>> Begin Raw records

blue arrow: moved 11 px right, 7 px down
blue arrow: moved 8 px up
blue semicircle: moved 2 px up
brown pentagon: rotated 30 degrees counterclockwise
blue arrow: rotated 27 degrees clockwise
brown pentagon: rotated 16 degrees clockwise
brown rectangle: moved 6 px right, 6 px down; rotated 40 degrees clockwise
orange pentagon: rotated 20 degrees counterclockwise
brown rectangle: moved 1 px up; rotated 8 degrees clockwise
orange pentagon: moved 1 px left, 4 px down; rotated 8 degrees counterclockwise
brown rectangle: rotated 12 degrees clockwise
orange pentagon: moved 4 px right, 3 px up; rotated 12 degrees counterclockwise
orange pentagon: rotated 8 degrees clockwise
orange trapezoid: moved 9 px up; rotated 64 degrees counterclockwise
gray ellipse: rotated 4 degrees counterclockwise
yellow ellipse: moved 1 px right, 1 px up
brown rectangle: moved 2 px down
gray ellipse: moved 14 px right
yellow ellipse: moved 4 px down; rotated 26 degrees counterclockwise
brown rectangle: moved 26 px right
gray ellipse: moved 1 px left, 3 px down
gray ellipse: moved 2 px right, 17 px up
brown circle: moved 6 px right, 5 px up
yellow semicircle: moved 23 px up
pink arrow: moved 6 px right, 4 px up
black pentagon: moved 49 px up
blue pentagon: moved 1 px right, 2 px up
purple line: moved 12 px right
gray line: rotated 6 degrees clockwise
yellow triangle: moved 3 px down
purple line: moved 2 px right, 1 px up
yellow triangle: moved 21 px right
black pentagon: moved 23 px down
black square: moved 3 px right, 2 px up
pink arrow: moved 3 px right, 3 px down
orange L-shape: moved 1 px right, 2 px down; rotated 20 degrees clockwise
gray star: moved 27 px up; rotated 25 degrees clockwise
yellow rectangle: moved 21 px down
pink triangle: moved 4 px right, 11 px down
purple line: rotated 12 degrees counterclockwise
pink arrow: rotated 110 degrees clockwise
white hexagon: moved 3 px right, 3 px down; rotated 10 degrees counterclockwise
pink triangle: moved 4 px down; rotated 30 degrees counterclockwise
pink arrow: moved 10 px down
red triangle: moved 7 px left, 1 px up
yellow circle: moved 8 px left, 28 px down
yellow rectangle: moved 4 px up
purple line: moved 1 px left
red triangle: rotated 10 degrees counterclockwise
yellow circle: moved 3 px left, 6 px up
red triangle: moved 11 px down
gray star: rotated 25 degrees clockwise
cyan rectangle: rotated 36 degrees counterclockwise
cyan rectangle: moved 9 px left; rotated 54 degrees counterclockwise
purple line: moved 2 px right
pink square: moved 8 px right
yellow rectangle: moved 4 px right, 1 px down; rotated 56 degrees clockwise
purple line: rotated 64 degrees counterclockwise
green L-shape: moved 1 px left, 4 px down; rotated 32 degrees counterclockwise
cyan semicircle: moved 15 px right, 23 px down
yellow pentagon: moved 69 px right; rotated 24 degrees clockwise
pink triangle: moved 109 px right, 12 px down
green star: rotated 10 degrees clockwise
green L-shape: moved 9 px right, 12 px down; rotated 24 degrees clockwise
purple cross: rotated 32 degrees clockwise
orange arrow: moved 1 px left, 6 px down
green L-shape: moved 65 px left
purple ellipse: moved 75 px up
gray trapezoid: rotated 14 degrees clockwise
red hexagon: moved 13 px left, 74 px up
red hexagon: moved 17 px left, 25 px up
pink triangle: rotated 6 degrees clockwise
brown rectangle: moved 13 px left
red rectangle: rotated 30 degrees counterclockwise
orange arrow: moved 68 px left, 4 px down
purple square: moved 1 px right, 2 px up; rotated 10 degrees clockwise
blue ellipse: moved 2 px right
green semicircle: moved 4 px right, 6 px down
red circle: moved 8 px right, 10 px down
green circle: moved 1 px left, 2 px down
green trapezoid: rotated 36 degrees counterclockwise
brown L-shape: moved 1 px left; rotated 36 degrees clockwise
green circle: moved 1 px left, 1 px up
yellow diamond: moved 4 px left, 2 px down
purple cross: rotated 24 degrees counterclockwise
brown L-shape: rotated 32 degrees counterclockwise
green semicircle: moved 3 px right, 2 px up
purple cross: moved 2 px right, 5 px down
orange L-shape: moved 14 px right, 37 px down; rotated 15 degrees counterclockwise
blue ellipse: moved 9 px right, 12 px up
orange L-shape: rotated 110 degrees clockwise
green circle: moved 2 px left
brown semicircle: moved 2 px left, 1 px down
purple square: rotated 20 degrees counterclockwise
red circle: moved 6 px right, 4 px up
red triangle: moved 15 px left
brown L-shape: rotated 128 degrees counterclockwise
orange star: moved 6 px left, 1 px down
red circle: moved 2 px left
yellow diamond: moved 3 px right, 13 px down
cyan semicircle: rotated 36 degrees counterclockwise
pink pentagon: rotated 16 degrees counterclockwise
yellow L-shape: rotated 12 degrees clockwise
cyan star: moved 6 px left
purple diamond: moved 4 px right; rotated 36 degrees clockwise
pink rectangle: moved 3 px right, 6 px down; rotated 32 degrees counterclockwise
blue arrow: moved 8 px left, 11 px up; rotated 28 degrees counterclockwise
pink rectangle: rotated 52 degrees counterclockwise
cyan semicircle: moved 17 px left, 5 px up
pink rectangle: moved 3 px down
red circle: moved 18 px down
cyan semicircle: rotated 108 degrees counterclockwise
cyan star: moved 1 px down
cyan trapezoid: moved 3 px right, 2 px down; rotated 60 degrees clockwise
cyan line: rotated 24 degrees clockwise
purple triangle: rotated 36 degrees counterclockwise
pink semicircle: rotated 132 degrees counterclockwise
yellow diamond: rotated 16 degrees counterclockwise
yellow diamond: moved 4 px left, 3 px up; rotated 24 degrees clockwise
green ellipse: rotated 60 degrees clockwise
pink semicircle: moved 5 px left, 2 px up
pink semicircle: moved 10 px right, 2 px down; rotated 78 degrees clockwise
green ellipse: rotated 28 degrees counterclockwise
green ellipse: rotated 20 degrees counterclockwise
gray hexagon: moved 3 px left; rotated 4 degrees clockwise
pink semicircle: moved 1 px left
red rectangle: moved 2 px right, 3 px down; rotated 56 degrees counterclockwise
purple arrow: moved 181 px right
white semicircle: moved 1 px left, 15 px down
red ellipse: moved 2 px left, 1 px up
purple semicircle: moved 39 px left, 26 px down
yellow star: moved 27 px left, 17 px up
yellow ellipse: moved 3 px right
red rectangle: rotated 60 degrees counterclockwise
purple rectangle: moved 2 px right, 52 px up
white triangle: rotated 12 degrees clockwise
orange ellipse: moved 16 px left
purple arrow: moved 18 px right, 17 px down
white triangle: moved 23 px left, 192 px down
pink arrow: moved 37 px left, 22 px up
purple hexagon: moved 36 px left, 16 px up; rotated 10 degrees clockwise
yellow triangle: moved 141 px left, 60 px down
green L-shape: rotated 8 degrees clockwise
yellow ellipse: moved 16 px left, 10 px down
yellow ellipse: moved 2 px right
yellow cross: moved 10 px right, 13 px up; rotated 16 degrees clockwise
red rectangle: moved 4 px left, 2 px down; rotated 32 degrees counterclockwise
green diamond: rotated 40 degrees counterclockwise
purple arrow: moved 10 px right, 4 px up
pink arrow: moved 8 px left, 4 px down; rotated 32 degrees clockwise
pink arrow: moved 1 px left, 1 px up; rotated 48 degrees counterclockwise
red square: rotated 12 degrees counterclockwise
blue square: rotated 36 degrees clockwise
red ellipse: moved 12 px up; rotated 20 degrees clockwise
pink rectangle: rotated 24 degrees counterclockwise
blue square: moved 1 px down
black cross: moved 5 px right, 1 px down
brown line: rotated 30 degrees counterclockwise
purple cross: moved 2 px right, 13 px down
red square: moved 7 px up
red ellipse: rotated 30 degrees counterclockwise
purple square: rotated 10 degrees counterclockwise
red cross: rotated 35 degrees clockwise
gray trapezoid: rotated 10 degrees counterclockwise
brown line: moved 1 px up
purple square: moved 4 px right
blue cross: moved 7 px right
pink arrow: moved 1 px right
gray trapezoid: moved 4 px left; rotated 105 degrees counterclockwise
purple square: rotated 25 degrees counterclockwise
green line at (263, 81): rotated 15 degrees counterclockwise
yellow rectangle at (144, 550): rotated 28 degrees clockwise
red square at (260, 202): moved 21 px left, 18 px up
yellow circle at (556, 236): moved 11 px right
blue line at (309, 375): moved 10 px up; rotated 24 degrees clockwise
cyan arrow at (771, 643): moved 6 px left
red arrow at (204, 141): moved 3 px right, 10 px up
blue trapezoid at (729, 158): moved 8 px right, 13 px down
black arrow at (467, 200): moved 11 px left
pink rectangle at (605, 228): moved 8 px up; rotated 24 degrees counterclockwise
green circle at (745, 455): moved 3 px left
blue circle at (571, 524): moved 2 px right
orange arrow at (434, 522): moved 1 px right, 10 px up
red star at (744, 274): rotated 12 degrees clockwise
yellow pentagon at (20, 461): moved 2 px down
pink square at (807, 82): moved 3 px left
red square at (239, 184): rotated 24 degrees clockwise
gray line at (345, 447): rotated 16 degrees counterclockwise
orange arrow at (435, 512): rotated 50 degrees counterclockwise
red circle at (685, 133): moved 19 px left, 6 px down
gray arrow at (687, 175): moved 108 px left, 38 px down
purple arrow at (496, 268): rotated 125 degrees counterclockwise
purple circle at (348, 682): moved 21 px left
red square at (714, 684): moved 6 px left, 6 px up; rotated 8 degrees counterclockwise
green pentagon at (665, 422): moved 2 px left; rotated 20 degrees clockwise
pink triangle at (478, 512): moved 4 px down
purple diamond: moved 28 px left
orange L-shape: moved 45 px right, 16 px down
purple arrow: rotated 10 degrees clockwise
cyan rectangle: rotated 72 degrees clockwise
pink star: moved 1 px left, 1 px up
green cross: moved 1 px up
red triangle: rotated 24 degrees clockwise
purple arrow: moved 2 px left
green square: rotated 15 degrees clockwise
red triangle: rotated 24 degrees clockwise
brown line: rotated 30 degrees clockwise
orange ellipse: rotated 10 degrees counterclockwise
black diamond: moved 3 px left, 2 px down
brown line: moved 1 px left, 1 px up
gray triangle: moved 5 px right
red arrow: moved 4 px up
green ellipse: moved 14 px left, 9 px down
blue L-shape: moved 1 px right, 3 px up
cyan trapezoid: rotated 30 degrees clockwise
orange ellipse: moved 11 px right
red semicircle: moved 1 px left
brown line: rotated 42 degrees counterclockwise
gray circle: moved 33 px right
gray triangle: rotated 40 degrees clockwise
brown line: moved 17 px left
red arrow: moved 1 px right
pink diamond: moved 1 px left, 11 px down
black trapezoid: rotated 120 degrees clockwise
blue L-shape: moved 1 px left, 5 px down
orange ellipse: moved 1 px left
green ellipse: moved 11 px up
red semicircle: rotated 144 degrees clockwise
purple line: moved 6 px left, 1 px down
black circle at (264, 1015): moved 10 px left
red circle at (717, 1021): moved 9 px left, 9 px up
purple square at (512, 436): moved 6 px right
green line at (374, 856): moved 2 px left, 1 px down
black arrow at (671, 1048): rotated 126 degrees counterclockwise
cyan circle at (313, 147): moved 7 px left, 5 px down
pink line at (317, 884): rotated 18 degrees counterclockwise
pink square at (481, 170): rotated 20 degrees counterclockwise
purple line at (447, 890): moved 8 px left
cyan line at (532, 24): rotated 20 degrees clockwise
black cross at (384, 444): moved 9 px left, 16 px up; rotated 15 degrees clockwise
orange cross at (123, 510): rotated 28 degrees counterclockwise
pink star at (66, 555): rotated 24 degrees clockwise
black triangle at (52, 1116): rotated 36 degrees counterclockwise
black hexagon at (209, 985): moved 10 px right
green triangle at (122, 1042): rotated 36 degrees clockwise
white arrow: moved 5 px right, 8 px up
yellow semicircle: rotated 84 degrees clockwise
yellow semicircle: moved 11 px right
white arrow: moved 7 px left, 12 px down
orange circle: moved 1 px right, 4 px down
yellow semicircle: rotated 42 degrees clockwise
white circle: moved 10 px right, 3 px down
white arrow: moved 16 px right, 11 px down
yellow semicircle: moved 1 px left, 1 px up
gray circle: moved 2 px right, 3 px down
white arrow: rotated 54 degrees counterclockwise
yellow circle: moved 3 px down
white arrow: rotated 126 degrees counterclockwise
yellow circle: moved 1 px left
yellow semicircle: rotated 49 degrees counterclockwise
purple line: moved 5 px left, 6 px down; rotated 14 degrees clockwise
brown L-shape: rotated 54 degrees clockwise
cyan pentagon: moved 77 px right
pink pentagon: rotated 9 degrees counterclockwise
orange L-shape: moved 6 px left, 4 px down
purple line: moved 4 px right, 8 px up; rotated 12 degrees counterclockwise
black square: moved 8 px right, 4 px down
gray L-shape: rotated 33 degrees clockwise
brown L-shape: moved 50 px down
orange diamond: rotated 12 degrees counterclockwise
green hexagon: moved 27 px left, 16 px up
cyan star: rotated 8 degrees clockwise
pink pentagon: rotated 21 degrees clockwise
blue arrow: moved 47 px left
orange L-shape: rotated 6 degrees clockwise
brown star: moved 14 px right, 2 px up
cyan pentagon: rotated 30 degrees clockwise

>> End Raw records

Return every line from the start of the material through the line that contains "brown rectangle: moved 2 px down", both included, reproduced verbatim.

Result of this exercise.
blue arrow: moved 11 px right, 7 px down
blue arrow: moved 8 px up
blue semicircle: moved 2 px up
brown pentagon: rotated 30 degrees counterclockwise
blue arrow: rotated 27 degrees clockwise
brown pentagon: rotated 16 degrees clockwise
brown rectangle: moved 6 px right, 6 px down; rotated 40 degrees clockwise
orange pentagon: rotated 20 degrees counterclockwise
brown rectangle: moved 1 px up; rotated 8 degrees clockwise
orange pentagon: moved 1 px left, 4 px down; rotated 8 degrees counterclockwise
brown rectangle: rotated 12 degrees clockwise
orange pentagon: moved 4 px right, 3 px up; rotated 12 degrees counterclockwise
orange pentagon: rotated 8 degrees clockwise
orange trapezoid: moved 9 px up; rotated 64 degrees counterclockwise
gray ellipse: rotated 4 degrees counterclockwise
yellow ellipse: moved 1 px right, 1 px up
brown rectangle: moved 2 px down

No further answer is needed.